■ Description of the task
Copies of all lines containing the string "carnet" are needed from the data below.

▼

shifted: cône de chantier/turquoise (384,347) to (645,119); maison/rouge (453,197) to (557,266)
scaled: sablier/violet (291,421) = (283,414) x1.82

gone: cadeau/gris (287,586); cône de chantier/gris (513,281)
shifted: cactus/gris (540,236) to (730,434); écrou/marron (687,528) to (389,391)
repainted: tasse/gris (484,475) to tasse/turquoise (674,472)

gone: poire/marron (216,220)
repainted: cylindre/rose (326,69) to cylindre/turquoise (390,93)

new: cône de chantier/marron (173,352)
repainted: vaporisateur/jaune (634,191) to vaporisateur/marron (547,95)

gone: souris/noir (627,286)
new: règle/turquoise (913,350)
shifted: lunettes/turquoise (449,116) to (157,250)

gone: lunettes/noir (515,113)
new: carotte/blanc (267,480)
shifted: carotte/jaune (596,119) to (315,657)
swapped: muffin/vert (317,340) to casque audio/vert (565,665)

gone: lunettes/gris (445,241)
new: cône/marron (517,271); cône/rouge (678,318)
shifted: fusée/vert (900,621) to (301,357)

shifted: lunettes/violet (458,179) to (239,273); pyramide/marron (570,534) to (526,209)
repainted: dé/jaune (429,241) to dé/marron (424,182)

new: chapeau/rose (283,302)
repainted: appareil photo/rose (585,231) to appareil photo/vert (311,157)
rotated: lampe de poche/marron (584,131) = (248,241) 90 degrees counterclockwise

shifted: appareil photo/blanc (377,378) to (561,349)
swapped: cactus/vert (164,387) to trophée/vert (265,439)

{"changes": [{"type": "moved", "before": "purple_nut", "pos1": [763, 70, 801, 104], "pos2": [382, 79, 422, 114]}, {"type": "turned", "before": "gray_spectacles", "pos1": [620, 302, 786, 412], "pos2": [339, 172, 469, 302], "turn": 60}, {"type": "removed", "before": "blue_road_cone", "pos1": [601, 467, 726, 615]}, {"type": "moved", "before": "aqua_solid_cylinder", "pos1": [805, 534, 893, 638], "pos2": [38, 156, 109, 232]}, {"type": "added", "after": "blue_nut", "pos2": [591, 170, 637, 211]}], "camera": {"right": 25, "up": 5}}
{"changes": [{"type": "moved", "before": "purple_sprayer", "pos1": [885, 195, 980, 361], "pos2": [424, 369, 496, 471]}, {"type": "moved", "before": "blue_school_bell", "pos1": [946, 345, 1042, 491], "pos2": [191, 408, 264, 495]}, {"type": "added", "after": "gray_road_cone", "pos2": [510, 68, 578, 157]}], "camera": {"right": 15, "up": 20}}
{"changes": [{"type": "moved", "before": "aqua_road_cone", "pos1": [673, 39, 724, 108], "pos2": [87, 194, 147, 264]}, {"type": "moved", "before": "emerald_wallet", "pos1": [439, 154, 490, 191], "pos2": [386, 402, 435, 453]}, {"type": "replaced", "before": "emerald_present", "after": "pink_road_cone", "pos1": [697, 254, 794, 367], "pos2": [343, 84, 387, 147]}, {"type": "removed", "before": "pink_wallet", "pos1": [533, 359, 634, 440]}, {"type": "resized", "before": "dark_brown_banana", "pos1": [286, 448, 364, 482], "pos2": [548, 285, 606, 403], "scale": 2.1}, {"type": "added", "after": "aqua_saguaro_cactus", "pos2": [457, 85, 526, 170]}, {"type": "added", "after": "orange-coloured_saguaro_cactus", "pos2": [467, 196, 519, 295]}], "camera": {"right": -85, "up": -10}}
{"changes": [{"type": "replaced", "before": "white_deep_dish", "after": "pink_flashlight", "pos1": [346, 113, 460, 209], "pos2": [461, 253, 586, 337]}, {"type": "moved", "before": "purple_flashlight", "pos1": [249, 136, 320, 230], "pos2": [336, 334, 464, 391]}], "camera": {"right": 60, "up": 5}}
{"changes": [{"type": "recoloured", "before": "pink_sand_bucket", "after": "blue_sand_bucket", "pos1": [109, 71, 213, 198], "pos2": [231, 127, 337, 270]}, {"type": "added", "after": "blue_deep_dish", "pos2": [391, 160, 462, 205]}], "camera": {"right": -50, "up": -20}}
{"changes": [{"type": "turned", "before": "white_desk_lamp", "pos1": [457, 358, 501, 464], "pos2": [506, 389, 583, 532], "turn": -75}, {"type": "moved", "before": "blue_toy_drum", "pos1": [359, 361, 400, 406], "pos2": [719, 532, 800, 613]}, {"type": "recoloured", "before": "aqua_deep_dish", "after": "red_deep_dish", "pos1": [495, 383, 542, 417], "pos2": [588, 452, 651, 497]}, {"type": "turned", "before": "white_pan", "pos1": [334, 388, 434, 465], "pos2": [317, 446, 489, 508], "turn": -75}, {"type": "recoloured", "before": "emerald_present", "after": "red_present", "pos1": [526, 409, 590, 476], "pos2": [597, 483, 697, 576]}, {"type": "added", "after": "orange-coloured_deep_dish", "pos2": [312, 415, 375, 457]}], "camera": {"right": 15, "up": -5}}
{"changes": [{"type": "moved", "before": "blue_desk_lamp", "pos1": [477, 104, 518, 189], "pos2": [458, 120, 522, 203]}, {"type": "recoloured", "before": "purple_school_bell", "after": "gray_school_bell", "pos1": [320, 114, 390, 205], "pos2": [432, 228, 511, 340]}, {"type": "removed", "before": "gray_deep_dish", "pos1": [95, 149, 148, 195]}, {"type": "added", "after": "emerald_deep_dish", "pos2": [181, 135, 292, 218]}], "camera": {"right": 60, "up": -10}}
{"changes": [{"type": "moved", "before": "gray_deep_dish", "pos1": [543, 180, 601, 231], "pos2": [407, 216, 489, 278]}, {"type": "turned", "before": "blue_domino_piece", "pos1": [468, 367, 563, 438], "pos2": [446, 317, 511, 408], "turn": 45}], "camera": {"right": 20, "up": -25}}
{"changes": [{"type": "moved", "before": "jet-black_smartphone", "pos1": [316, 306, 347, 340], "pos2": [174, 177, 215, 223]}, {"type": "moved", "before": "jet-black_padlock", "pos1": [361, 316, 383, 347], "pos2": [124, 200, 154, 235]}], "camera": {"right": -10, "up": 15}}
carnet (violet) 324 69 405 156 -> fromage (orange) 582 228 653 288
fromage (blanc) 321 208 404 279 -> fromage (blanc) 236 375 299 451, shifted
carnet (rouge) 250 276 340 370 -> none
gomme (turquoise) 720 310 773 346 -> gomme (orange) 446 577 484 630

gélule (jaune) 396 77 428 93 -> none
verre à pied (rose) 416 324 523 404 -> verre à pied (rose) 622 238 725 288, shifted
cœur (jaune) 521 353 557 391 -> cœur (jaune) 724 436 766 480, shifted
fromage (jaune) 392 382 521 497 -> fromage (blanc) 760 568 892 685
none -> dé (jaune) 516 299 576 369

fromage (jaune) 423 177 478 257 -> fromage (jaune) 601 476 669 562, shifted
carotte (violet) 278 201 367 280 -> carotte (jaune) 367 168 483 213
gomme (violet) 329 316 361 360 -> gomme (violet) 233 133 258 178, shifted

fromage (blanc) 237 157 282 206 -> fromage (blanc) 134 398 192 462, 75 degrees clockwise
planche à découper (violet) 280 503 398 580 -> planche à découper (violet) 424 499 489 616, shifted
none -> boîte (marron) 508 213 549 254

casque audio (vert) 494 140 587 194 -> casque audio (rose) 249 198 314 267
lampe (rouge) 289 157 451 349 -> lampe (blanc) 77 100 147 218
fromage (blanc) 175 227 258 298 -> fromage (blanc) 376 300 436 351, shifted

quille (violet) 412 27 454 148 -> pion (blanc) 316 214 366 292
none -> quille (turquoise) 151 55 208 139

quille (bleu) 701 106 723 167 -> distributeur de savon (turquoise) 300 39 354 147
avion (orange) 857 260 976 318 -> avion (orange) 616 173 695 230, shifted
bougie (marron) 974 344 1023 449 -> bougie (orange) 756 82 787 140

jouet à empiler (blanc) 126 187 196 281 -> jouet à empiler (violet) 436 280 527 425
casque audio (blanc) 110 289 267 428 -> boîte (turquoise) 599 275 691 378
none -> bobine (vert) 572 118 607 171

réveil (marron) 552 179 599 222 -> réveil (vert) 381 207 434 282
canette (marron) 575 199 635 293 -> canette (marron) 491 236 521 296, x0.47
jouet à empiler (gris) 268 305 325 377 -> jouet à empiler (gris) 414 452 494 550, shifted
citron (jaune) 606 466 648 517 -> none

▲

■ Response area
carnet (violet) 324 69 405 156 -> fromage (orange) 582 228 653 288
carnet (rouge) 250 276 340 370 -> none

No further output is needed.